_DIRECTIONS FOR THIS TASK_
From the records below, output exactly the lines running from the line containing "none -> pink plate G9:H9 level 1" through the line containing "none -> green slope D10:E10 level 2 top D", and no others.

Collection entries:

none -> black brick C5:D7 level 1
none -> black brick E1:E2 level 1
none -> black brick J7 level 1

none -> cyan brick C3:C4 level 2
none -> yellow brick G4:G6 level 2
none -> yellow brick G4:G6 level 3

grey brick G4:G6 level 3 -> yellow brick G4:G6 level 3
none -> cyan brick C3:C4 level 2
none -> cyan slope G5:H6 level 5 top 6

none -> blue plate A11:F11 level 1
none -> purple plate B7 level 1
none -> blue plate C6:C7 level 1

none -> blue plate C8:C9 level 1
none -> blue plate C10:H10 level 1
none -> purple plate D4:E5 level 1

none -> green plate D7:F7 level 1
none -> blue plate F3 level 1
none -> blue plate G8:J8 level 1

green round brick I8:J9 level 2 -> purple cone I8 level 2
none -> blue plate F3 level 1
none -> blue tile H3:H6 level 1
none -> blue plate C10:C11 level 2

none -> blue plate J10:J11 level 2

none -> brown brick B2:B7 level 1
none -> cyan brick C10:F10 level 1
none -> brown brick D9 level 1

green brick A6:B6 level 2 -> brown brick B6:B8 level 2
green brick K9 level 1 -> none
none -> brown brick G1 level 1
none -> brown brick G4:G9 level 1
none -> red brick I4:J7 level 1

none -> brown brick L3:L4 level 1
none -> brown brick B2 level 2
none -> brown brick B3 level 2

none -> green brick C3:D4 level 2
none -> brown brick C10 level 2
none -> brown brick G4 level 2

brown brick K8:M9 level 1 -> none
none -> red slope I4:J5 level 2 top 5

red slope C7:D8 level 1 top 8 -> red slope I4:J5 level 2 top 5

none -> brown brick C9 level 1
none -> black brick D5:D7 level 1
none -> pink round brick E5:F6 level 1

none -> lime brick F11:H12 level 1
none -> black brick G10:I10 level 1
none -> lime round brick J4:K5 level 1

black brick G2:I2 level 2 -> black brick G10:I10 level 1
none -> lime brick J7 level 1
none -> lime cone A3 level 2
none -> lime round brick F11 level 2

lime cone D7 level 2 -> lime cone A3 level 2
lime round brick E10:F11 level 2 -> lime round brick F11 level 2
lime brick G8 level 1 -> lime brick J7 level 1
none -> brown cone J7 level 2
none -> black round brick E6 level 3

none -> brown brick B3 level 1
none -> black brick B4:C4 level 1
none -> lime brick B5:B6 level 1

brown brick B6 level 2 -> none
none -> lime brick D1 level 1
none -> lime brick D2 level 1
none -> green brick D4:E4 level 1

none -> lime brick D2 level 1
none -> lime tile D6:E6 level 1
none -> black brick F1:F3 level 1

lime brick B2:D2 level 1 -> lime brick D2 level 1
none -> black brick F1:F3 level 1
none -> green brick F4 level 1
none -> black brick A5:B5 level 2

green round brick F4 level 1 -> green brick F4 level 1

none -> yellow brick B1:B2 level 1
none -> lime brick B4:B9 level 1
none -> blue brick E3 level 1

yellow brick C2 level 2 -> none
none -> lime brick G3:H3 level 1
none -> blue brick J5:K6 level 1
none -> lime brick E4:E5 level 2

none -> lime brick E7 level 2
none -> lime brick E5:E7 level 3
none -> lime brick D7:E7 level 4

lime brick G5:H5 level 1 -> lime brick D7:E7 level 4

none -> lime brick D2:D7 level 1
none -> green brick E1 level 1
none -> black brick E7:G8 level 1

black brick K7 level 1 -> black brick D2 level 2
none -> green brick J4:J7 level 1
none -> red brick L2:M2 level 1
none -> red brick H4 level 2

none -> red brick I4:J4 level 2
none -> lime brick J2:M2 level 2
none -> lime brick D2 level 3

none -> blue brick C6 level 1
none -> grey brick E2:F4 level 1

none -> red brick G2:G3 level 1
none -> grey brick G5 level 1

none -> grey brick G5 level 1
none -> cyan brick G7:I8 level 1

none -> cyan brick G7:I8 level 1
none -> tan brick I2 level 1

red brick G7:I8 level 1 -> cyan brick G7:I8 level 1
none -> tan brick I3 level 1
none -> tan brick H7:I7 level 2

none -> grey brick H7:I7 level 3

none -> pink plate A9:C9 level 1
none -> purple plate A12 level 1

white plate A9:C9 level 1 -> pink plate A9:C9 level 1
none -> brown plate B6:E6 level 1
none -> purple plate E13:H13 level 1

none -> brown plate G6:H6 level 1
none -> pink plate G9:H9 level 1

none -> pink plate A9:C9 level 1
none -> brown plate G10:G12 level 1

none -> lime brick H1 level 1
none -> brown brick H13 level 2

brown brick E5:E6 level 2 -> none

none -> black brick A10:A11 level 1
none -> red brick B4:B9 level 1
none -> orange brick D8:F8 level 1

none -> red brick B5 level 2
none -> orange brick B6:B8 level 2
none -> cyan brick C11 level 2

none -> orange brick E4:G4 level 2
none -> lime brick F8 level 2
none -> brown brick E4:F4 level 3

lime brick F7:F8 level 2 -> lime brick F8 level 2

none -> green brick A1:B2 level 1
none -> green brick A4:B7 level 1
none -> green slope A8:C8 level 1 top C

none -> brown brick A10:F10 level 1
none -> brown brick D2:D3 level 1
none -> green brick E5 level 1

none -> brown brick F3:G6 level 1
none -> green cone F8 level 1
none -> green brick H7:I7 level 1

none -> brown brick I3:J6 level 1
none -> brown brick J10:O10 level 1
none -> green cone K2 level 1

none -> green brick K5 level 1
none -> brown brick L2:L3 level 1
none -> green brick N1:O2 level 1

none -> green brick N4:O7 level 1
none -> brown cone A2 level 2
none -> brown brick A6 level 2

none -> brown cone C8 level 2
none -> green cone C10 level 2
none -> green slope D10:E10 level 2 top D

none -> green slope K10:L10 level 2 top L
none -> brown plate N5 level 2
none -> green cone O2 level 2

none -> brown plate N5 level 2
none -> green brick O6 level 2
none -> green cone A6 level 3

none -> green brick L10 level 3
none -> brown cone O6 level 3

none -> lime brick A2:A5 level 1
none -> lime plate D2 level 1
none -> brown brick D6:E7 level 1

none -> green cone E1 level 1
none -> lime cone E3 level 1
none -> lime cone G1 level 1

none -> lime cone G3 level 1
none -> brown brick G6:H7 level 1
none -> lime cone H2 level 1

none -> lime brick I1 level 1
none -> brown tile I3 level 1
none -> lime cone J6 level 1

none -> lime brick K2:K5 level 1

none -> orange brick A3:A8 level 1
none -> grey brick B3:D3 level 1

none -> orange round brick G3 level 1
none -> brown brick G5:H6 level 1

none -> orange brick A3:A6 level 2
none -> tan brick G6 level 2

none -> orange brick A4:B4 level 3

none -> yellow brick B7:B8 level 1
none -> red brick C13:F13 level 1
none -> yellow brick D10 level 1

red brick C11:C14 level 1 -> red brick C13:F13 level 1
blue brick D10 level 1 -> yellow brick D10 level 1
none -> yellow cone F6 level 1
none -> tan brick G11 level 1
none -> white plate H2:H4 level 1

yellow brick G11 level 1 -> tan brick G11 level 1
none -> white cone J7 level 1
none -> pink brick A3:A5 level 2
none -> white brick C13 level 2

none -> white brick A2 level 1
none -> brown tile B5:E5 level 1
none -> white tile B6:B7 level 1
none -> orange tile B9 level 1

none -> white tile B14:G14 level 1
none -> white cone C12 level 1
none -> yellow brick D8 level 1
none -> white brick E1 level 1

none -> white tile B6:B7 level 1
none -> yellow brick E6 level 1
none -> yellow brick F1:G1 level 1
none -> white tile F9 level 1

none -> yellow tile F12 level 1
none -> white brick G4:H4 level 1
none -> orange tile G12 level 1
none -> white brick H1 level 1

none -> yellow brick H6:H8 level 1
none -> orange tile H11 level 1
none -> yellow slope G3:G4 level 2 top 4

_EXPECTED ANSWER_
none -> pink plate G9:H9 level 1

none -> pink plate A9:C9 level 1
none -> brown plate G10:G12 level 1

none -> lime brick H1 level 1
none -> brown brick H13 level 2

brown brick E5:E6 level 2 -> none

none -> black brick A10:A11 level 1
none -> red brick B4:B9 level 1
none -> orange brick D8:F8 level 1

none -> red brick B5 level 2
none -> orange brick B6:B8 level 2
none -> cyan brick C11 level 2

none -> orange brick E4:G4 level 2
none -> lime brick F8 level 2
none -> brown brick E4:F4 level 3

lime brick F7:F8 level 2 -> lime brick F8 level 2

none -> green brick A1:B2 level 1
none -> green brick A4:B7 level 1
none -> green slope A8:C8 level 1 top C

none -> brown brick A10:F10 level 1
none -> brown brick D2:D3 level 1
none -> green brick E5 level 1

none -> brown brick F3:G6 level 1
none -> green cone F8 level 1
none -> green brick H7:I7 level 1

none -> brown brick I3:J6 level 1
none -> brown brick J10:O10 level 1
none -> green cone K2 level 1

none -> green brick K5 level 1
none -> brown brick L2:L3 level 1
none -> green brick N1:O2 level 1

none -> green brick N4:O7 level 1
none -> brown cone A2 level 2
none -> brown brick A6 level 2

none -> brown cone C8 level 2
none -> green cone C10 level 2
none -> green slope D10:E10 level 2 top D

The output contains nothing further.